Instructions for the task: Using the word "size" as the filter, copy each matching line from the records.

Information START

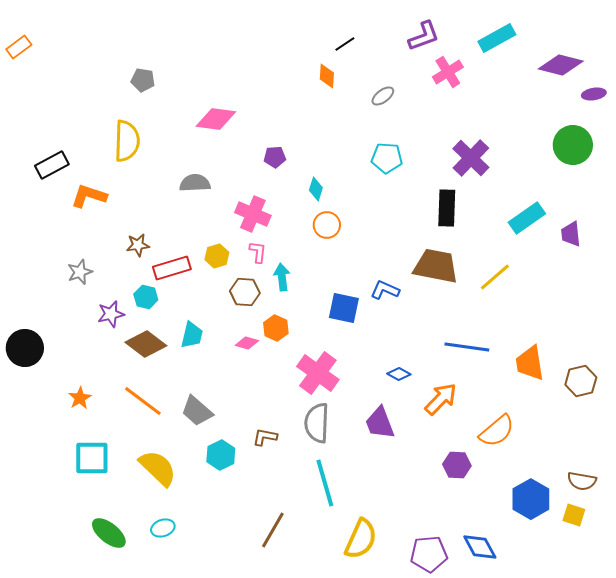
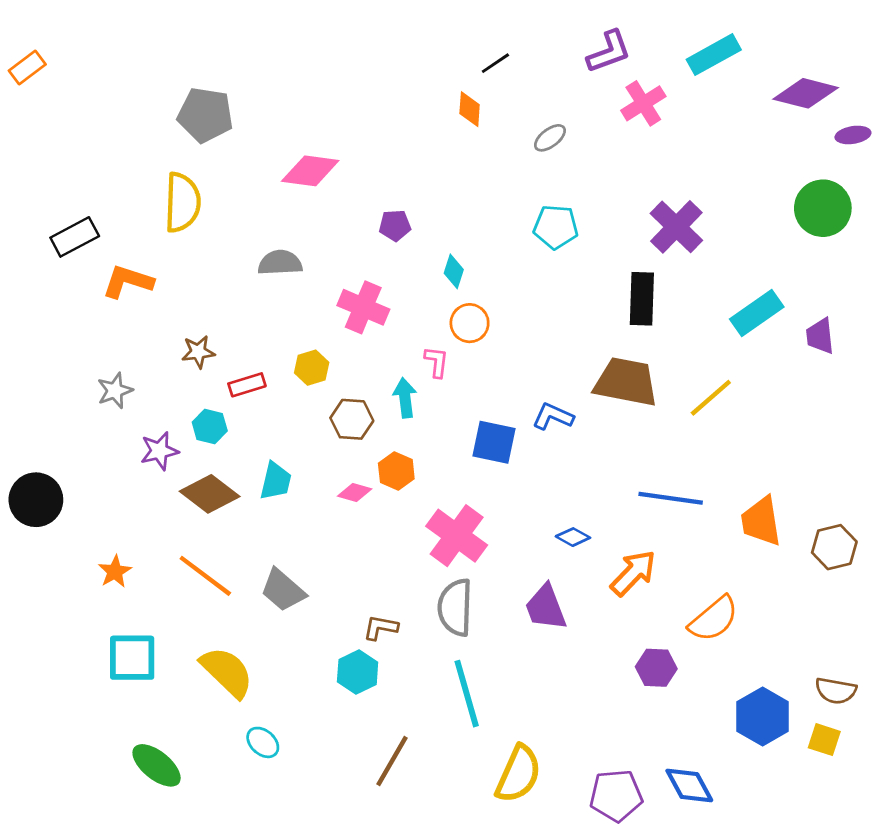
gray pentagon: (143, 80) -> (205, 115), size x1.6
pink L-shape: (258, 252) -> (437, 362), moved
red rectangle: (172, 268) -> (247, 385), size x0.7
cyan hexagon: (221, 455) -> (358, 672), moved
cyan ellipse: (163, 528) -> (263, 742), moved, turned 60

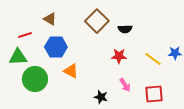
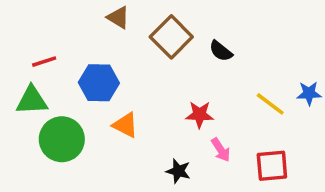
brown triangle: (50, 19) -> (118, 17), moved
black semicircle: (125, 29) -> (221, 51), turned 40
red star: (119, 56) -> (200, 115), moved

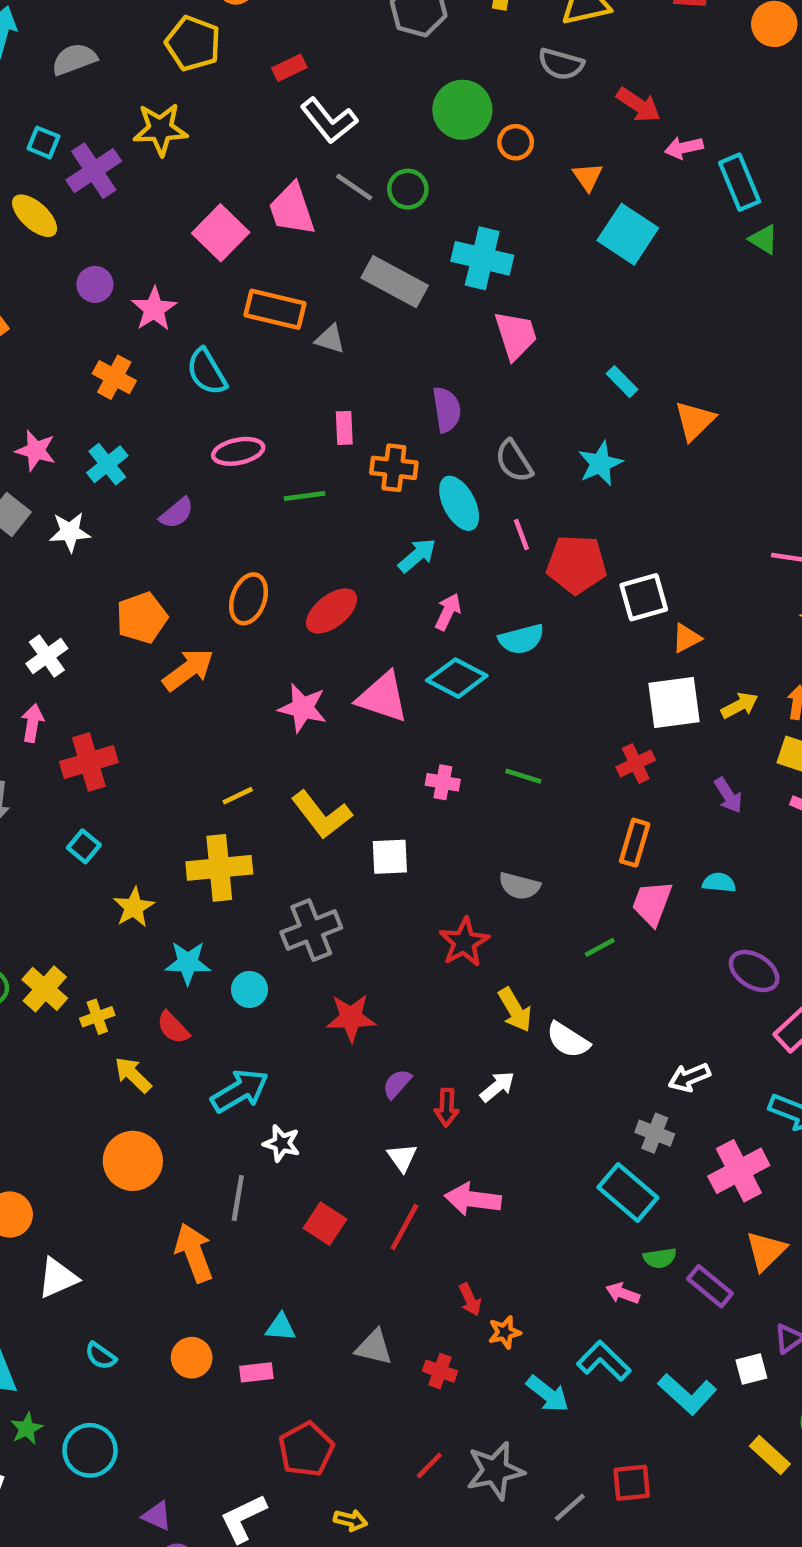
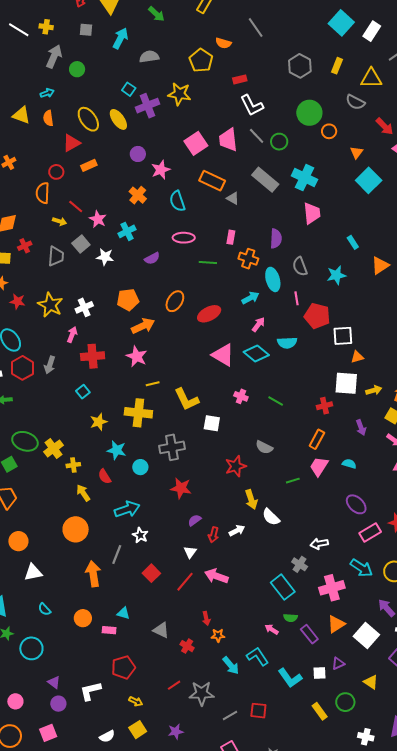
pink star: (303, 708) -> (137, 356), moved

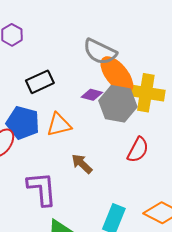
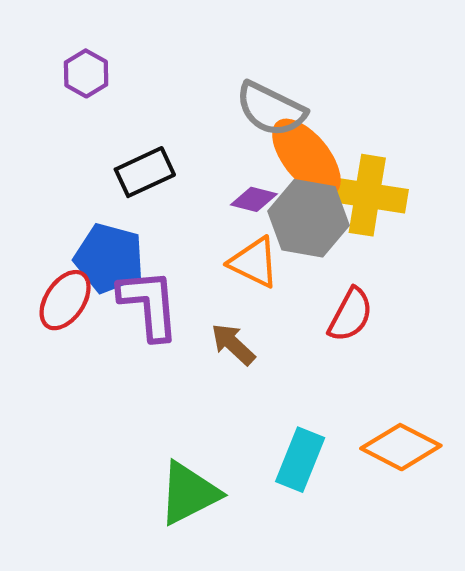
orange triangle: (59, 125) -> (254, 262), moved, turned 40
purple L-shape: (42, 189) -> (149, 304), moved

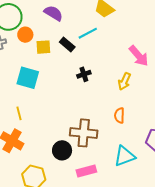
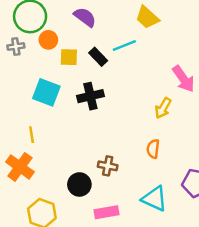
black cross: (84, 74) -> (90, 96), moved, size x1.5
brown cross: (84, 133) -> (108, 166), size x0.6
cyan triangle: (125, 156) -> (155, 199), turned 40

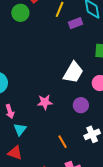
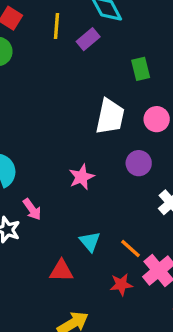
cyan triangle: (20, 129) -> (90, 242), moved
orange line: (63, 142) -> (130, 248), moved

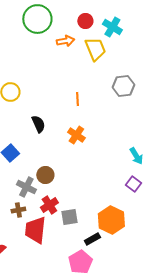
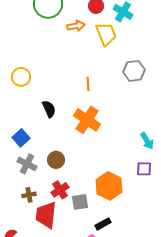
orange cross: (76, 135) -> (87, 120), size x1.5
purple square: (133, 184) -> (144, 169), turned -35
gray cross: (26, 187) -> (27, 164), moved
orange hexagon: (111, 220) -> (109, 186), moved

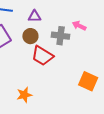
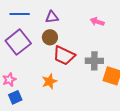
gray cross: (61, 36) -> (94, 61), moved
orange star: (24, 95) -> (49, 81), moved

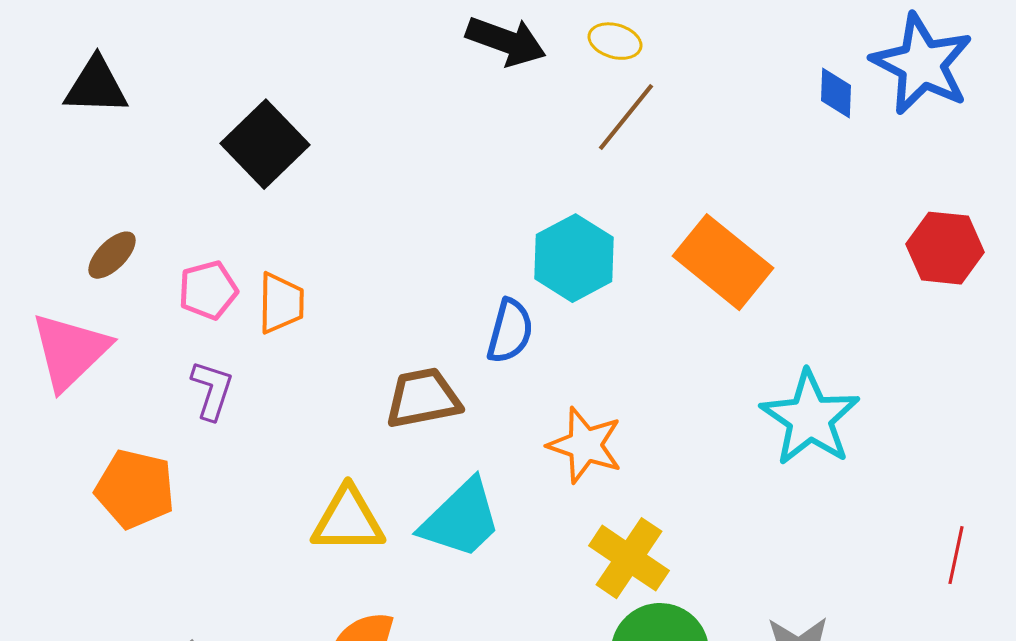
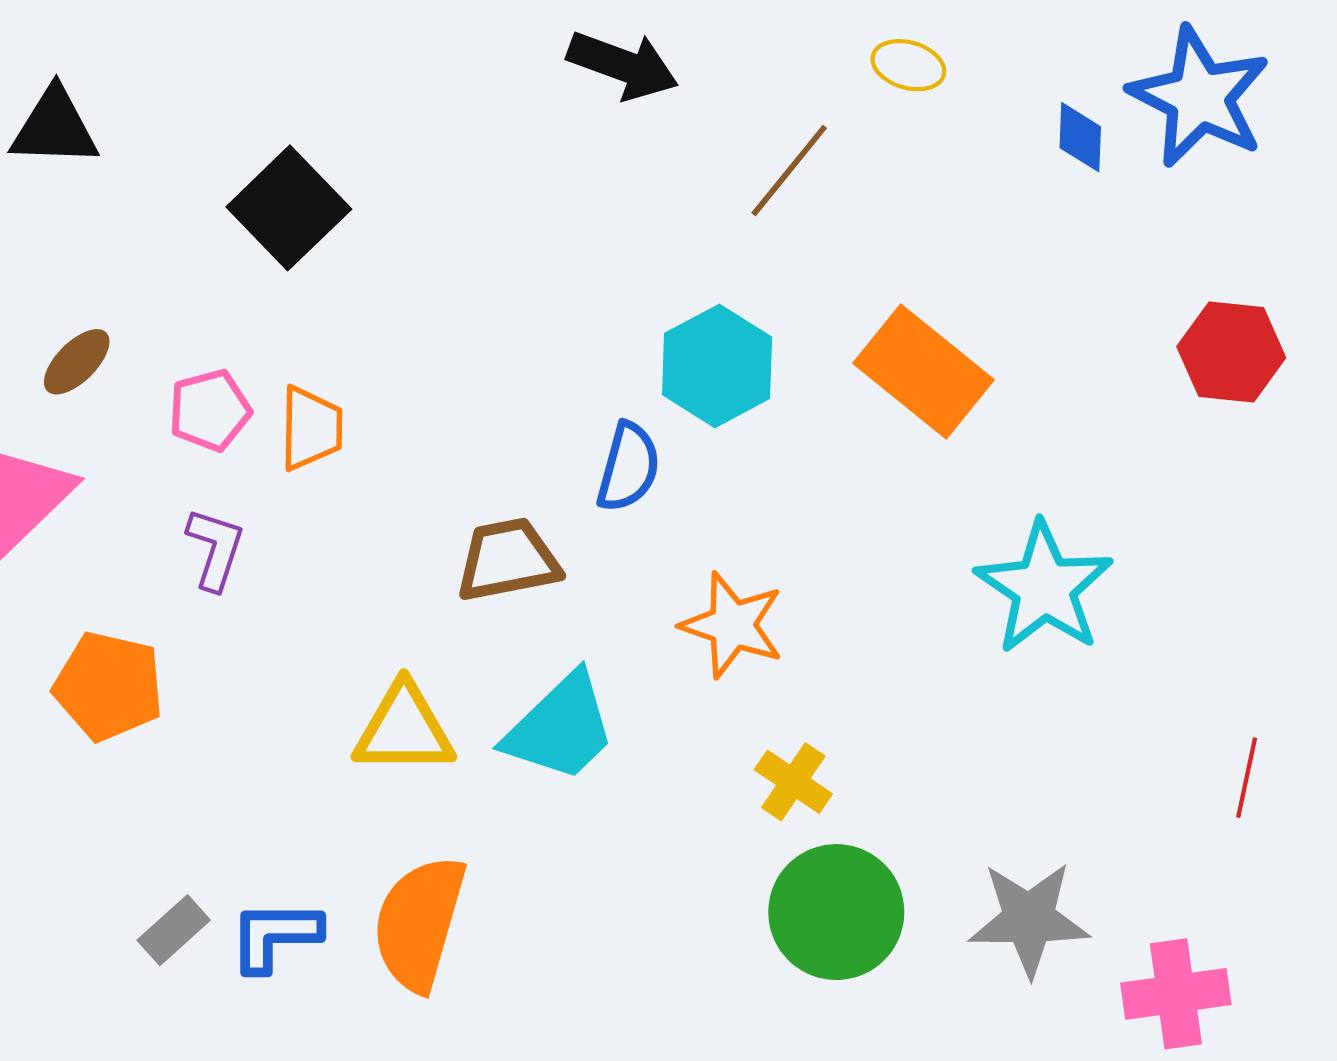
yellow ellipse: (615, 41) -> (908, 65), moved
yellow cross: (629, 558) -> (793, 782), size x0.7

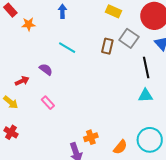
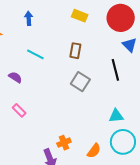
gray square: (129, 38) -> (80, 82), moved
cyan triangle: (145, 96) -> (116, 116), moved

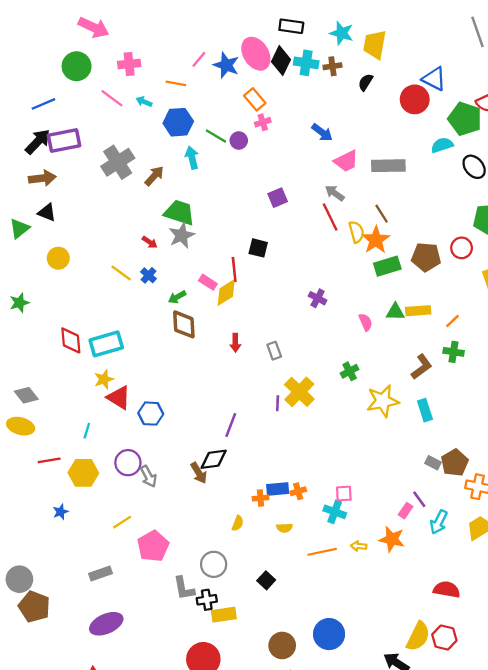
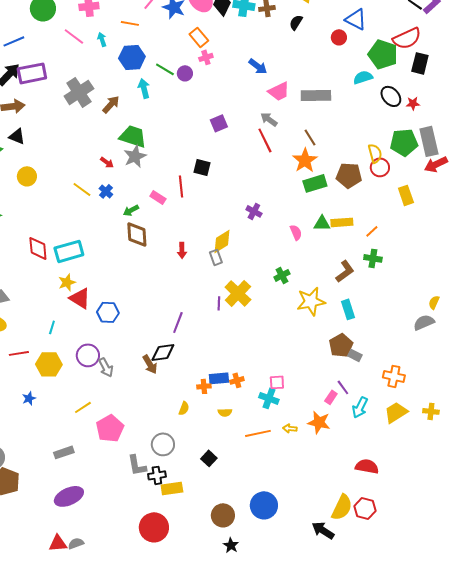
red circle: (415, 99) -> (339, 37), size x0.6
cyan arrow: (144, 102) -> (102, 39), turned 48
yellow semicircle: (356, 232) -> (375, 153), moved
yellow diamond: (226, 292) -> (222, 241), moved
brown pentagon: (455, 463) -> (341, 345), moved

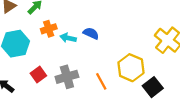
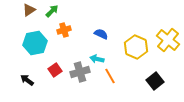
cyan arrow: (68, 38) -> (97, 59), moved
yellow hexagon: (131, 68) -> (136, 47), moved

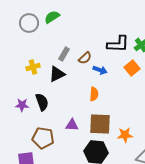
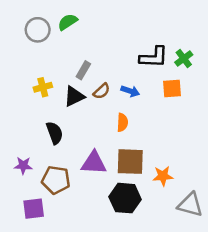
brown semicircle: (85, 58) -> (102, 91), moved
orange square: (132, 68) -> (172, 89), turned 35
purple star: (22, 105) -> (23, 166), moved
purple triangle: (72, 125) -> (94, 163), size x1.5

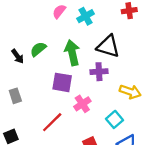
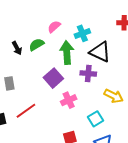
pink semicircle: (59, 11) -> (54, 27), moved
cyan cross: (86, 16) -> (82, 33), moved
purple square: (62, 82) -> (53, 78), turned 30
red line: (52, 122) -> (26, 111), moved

Information END

Exercise answer:
gray pentagon: (143, 80) -> (205, 115), size x1.6
red rectangle: (172, 268) -> (247, 385), size x0.7
black cross: (84, 74) -> (90, 96), moved, size x1.5
brown cross: (84, 133) -> (108, 166), size x0.6
orange cross: (76, 135) -> (87, 120), size x1.5
yellow cross: (629, 558) -> (793, 782), size x0.7
red circle: (415, 99) -> (339, 37), size x0.6
purple triangle: (72, 125) -> (94, 163), size x1.5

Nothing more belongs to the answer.